_Exercise directions_
Retype each entry exactly. Skip any pictures.

_Extracted information_

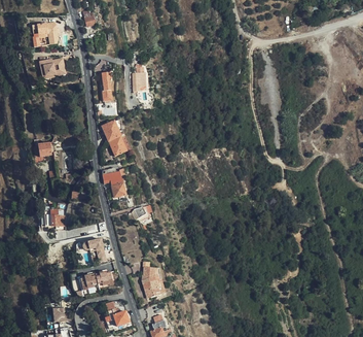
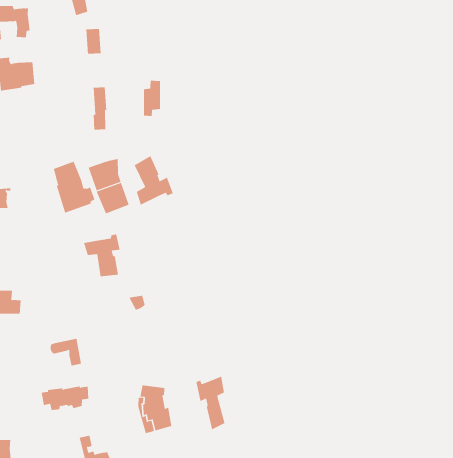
building: none -> [134,155,174,205]
building: none -> [53,161,95,213]
building: none -> [196,376,225,430]

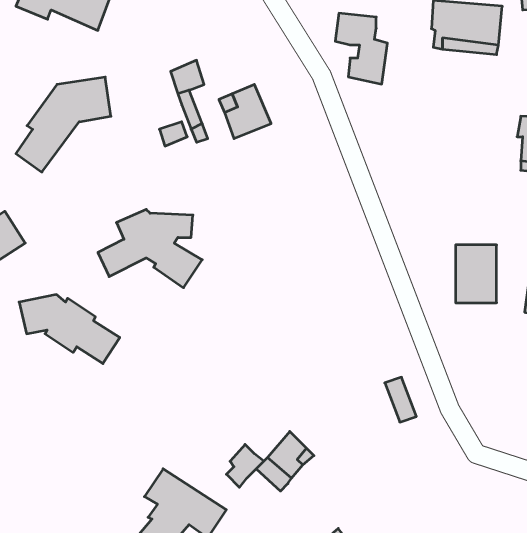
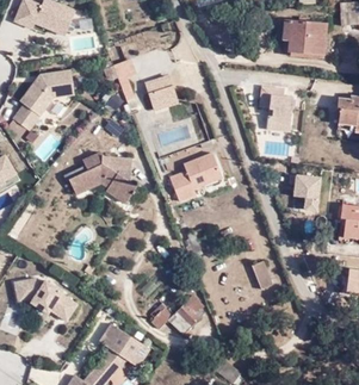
building: [335,13,387,84] -> [258,87,291,132]
building: none -> [169,154,224,205]
building: [19,295,120,364] -> [12,273,76,317]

_Output_
building: none -> [134,155,174,205]
building: none -> [53,161,95,213]
building: none -> [196,376,225,430]

building: [335,13,387,84] -> [258,87,291,132]
building: none -> [169,154,224,205]
building: [19,295,120,364] -> [12,273,76,317]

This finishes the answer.